_Assignment:_ Retype each entry verbatim. Do not include the images.

(Stored items)
# # # # # # #
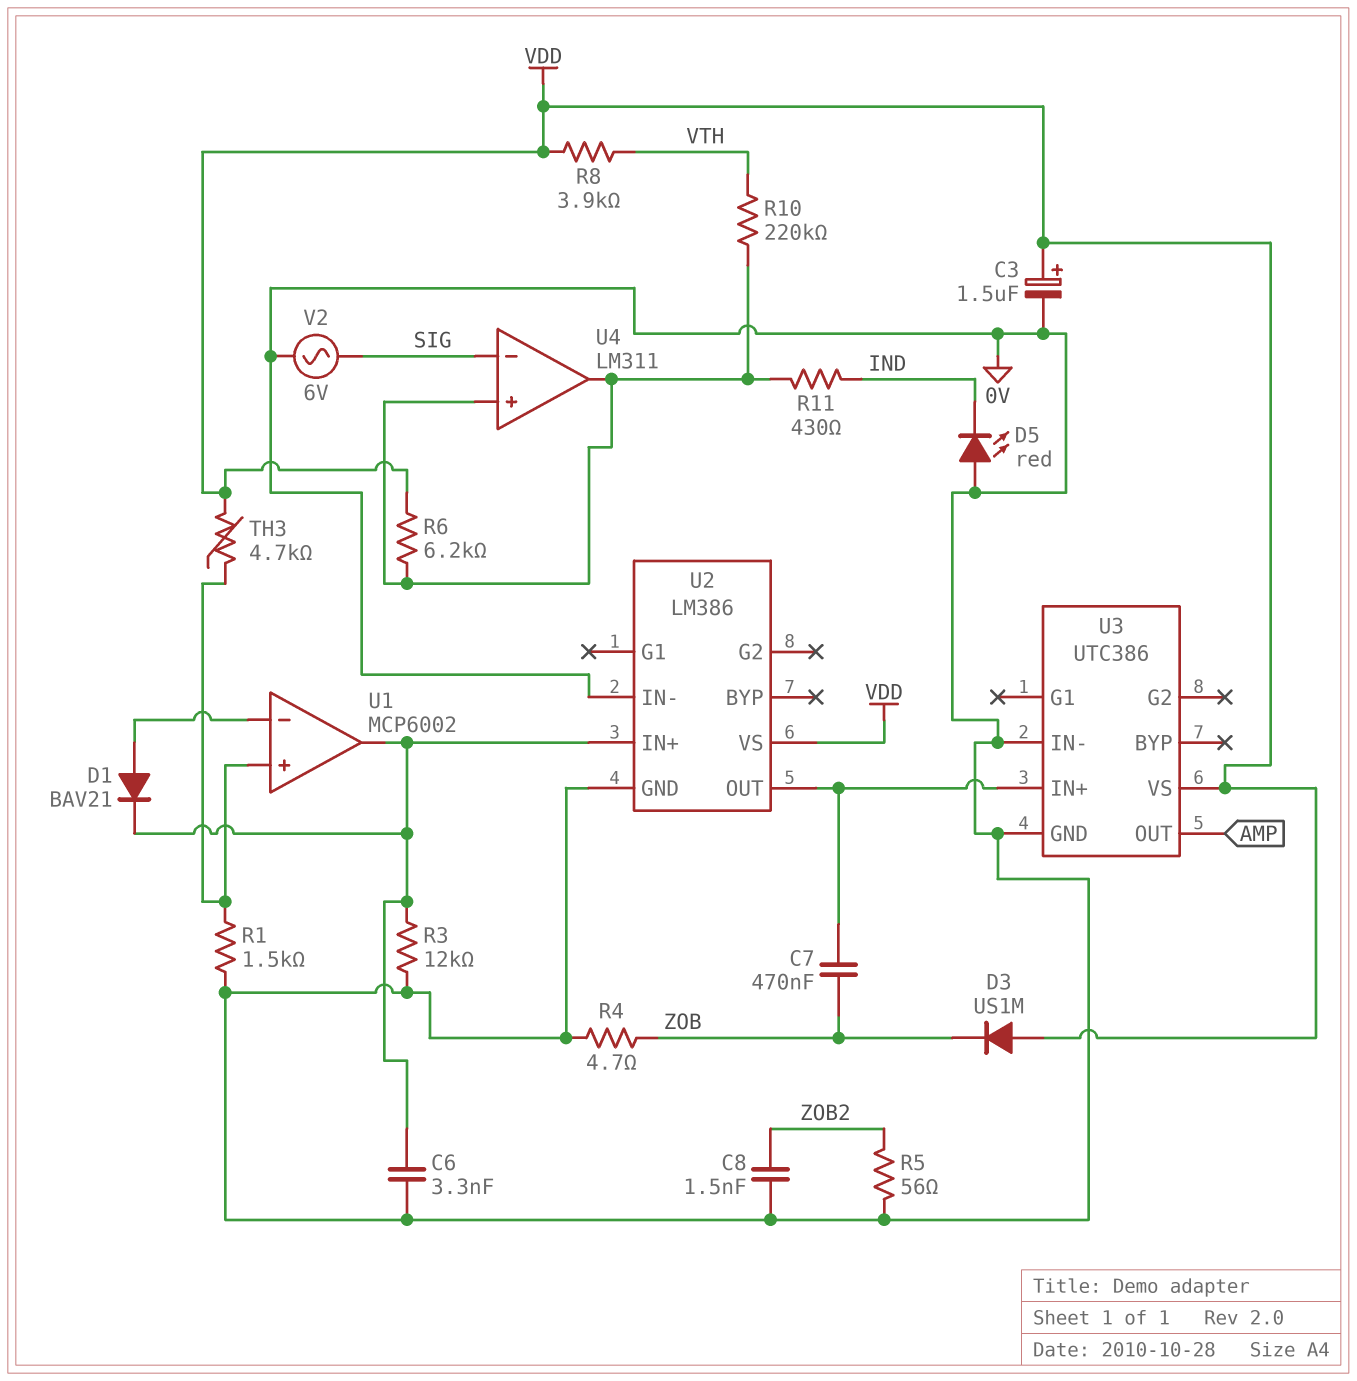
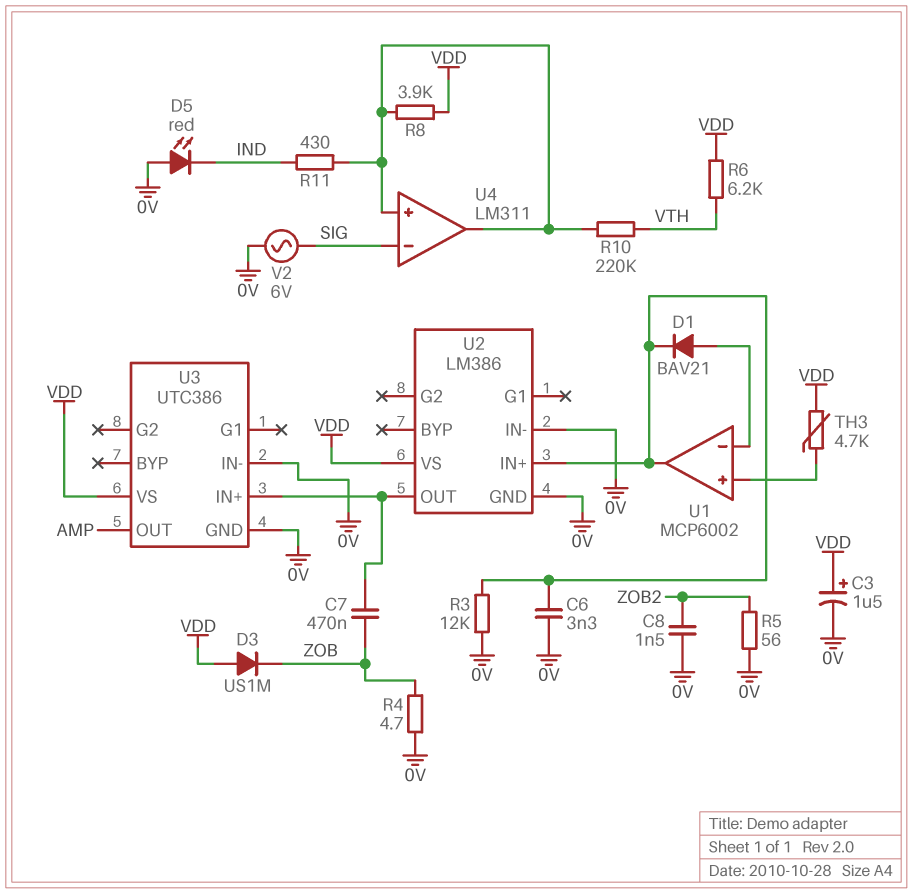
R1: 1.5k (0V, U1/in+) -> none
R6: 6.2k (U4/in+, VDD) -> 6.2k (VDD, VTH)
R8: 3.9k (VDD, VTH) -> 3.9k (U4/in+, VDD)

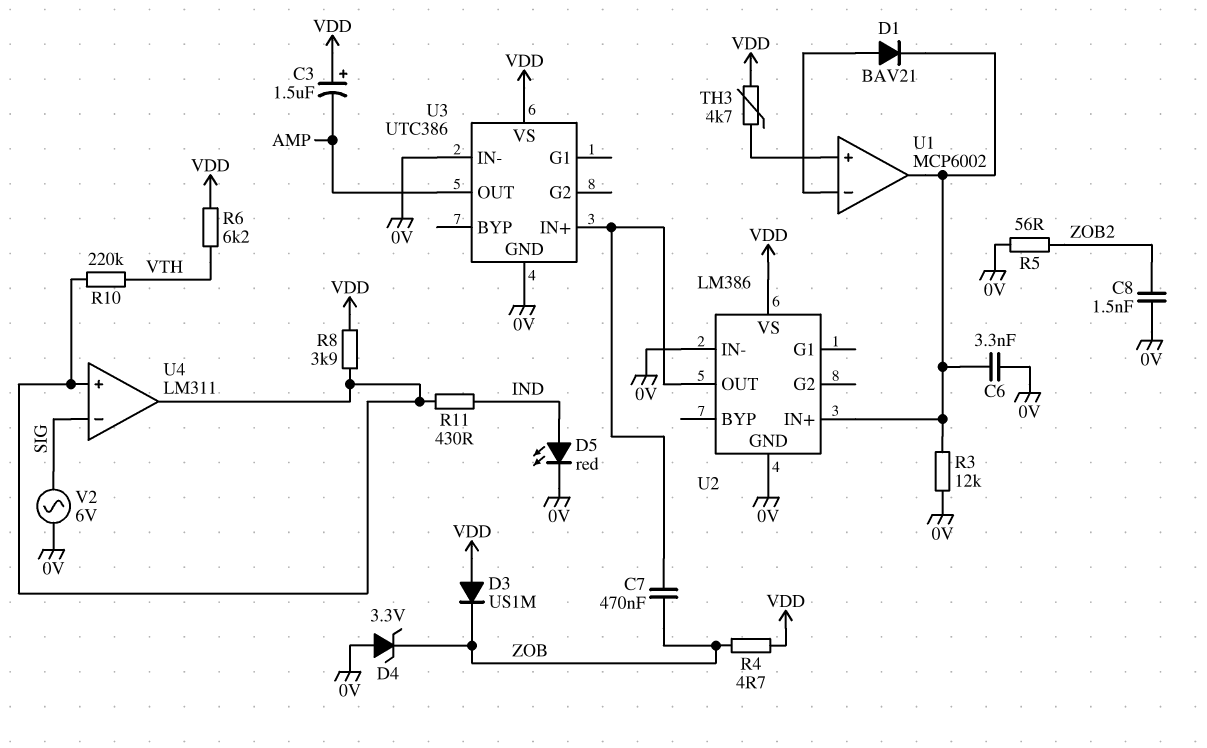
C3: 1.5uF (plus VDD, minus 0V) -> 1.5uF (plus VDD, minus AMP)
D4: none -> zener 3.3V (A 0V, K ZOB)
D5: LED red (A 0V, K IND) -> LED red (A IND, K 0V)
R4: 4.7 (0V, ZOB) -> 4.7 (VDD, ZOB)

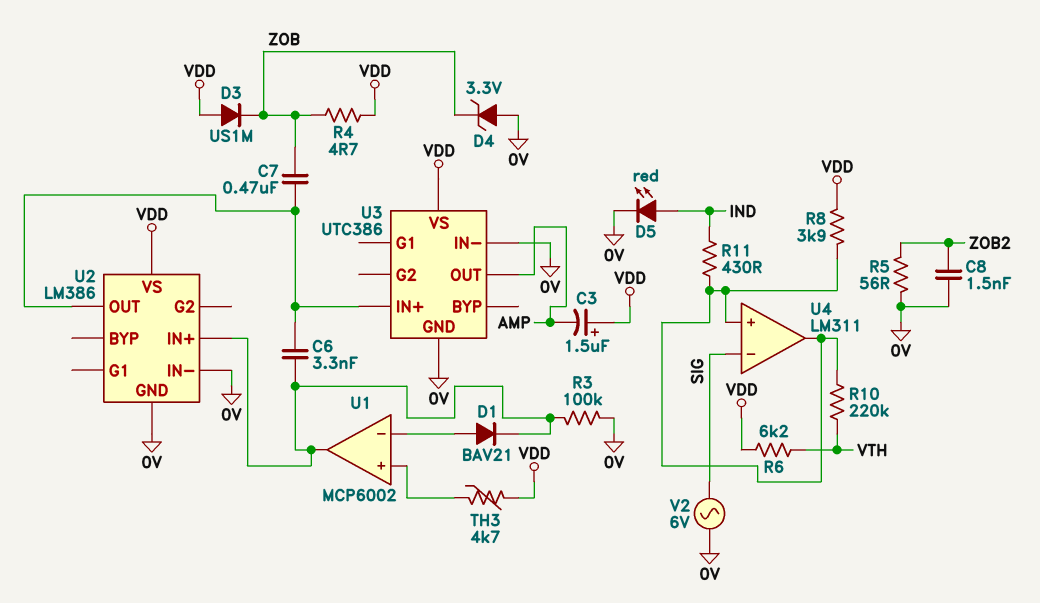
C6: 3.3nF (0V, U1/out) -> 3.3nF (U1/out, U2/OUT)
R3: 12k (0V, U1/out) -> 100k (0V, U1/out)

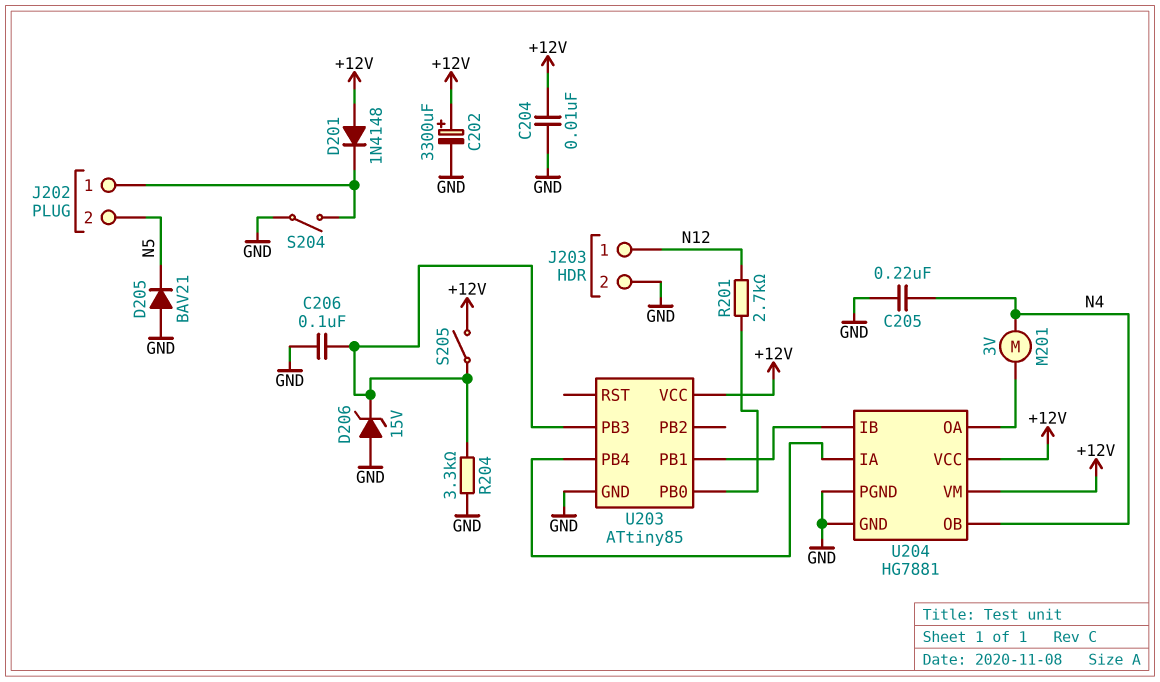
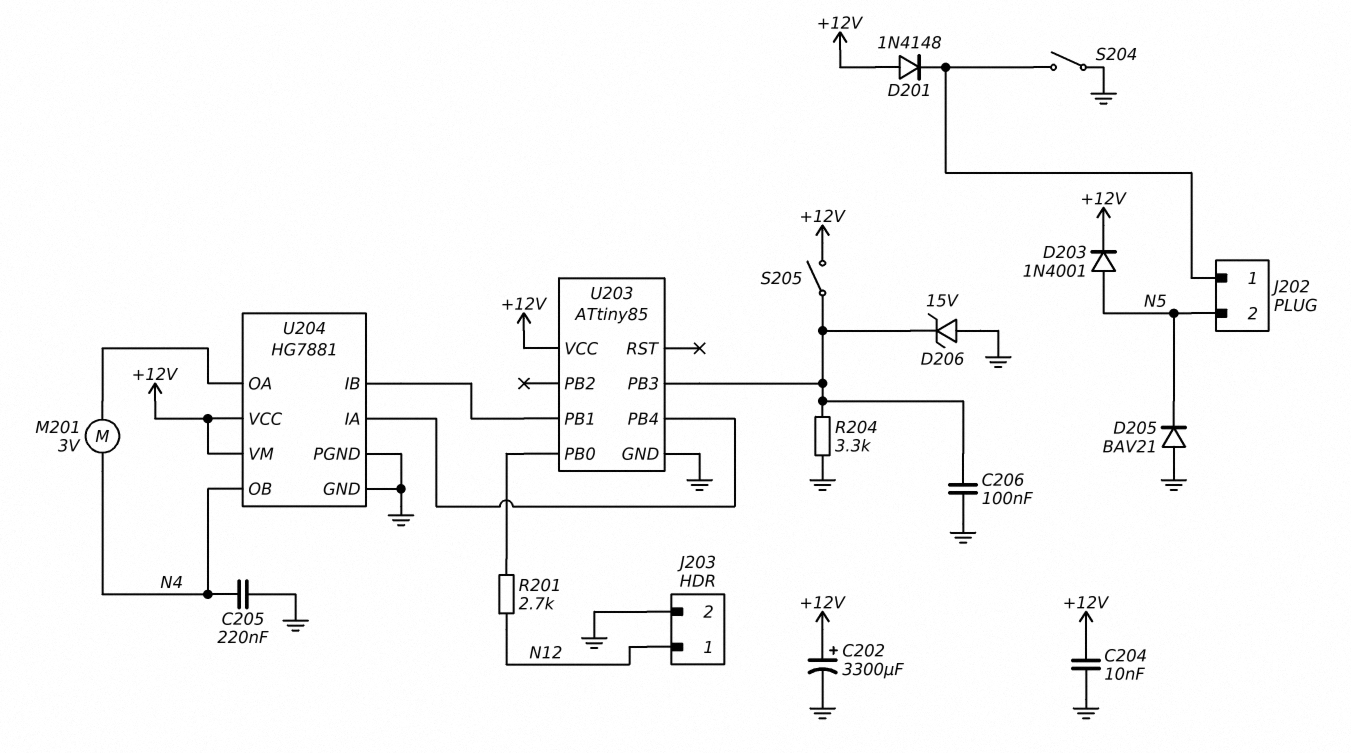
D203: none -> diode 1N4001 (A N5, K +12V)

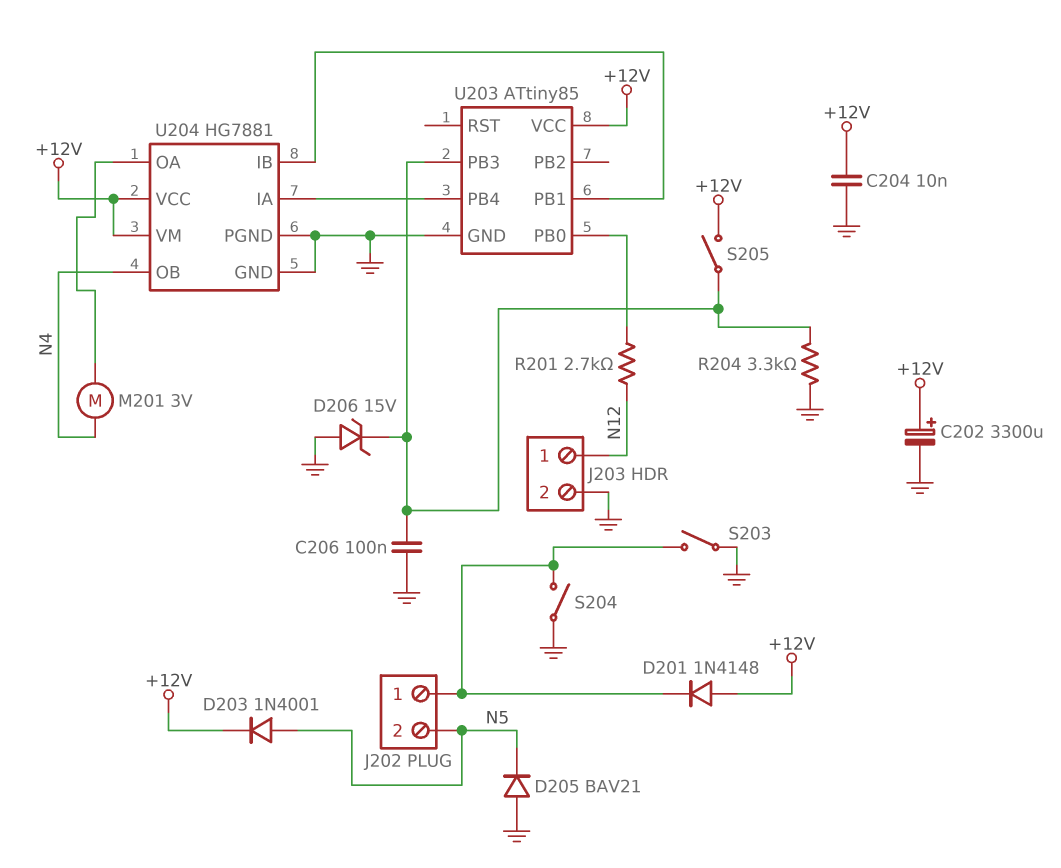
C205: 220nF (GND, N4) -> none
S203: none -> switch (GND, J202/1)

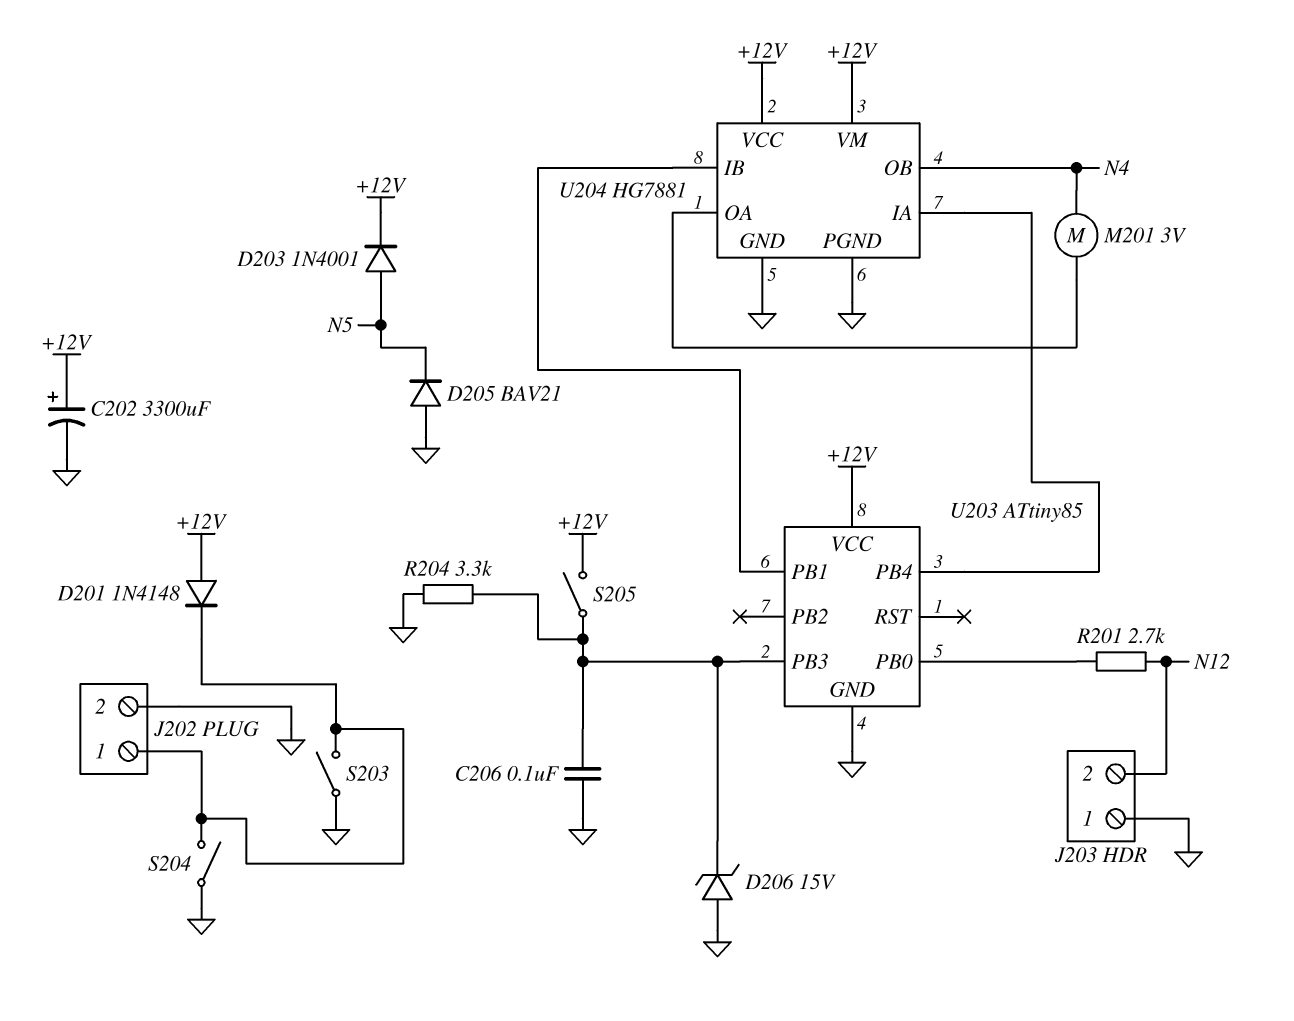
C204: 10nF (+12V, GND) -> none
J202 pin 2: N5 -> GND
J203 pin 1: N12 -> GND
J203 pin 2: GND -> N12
# # # # # # #
_Exercise answer:_
R1: 1.5k (0V, U1/in+) -> none
R6: 6.2k (U4/in+, VDD) -> 6.2k (VDD, VTH)
R8: 3.9k (VDD, VTH) -> 3.9k (U4/in+, VDD)

C3: 1.5uF (plus VDD, minus 0V) -> 1.5uF (plus VDD, minus AMP)
D4: none -> zener 3.3V (A 0V, K ZOB)
D5: LED red (A 0V, K IND) -> LED red (A IND, K 0V)
R4: 4.7 (0V, ZOB) -> 4.7 (VDD, ZOB)

C6: 3.3nF (0V, U1/out) -> 3.3nF (U1/out, U2/OUT)
R3: 12k (0V, U1/out) -> 100k (0V, U1/out)

D203: none -> diode 1N4001 (A N5, K +12V)

C205: 220nF (GND, N4) -> none
S203: none -> switch (GND, J202/1)

C204: 10nF (+12V, GND) -> none
J202 pin 2: N5 -> GND
J203 pin 1: N12 -> GND
J203 pin 2: GND -> N12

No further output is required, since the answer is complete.